WHAT YOU SHOULD DO:
What are the lines, copied exactly, from the one containing "CN4 pin 2: GND -> +9V" through the last line of the records below, both included?
↓↓↓
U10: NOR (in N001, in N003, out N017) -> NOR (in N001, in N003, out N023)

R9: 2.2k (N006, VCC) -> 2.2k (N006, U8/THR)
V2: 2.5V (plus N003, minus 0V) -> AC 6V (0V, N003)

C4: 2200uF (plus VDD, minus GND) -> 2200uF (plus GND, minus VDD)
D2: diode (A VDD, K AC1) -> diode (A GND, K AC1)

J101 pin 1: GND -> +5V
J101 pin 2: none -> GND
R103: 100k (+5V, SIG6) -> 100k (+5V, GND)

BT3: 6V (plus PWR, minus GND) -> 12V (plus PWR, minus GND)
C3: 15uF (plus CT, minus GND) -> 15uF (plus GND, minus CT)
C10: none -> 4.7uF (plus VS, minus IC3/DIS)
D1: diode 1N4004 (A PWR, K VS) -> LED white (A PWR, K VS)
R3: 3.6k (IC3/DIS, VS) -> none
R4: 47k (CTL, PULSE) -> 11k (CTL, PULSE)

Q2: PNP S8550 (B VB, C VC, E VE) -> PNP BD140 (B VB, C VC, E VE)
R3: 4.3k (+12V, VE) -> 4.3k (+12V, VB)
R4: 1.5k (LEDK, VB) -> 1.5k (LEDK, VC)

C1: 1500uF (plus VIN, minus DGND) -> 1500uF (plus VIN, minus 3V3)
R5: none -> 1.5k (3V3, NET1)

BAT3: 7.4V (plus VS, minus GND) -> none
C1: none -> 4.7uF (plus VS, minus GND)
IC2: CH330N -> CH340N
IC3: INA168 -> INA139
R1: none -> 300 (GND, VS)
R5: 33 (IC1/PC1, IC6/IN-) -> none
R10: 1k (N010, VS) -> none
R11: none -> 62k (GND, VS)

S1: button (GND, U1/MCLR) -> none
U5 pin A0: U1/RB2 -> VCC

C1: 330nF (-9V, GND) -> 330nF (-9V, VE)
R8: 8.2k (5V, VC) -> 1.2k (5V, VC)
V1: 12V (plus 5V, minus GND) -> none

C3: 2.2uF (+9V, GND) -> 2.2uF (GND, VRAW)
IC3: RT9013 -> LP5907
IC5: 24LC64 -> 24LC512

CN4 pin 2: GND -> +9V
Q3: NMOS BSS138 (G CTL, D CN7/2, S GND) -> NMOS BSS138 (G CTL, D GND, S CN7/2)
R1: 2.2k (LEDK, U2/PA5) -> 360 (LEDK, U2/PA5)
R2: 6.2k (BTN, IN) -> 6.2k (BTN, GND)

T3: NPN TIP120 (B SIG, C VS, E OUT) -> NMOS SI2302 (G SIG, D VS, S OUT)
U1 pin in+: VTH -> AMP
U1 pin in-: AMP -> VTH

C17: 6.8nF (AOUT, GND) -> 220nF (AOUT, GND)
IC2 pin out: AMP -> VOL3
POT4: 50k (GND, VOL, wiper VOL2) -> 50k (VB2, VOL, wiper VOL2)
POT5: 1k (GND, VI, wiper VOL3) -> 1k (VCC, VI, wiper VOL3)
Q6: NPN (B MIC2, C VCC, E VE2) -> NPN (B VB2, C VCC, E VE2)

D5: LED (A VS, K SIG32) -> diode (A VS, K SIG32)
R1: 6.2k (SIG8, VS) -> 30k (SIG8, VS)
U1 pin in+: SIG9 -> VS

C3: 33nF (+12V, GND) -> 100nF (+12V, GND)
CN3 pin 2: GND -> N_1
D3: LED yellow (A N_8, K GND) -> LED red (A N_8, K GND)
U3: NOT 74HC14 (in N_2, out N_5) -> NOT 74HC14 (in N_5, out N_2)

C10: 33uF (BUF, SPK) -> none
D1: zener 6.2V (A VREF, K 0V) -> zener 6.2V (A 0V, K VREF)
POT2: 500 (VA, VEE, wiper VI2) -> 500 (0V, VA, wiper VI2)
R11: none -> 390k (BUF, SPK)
↑↑↑
ANSWER TO THE EXERCISE:
CN4 pin 2: GND -> +9V
Q3: NMOS BSS138 (G CTL, D CN7/2, S GND) -> NMOS BSS138 (G CTL, D GND, S CN7/2)
R1: 2.2k (LEDK, U2/PA5) -> 360 (LEDK, U2/PA5)
R2: 6.2k (BTN, IN) -> 6.2k (BTN, GND)

T3: NPN TIP120 (B SIG, C VS, E OUT) -> NMOS SI2302 (G SIG, D VS, S OUT)
U1 pin in+: VTH -> AMP
U1 pin in-: AMP -> VTH

C17: 6.8nF (AOUT, GND) -> 220nF (AOUT, GND)
IC2 pin out: AMP -> VOL3
POT4: 50k (GND, VOL, wiper VOL2) -> 50k (VB2, VOL, wiper VOL2)
POT5: 1k (GND, VI, wiper VOL3) -> 1k (VCC, VI, wiper VOL3)
Q6: NPN (B MIC2, C VCC, E VE2) -> NPN (B VB2, C VCC, E VE2)

D5: LED (A VS, K SIG32) -> diode (A VS, K SIG32)
R1: 6.2k (SIG8, VS) -> 30k (SIG8, VS)
U1 pin in+: SIG9 -> VS

C3: 33nF (+12V, GND) -> 100nF (+12V, GND)
CN3 pin 2: GND -> N_1
D3: LED yellow (A N_8, K GND) -> LED red (A N_8, K GND)
U3: NOT 74HC14 (in N_2, out N_5) -> NOT 74HC14 (in N_5, out N_2)

C10: 33uF (BUF, SPK) -> none
D1: zener 6.2V (A VREF, K 0V) -> zener 6.2V (A 0V, K VREF)
POT2: 500 (VA, VEE, wiper VI2) -> 500 (0V, VA, wiper VI2)
R11: none -> 390k (BUF, SPK)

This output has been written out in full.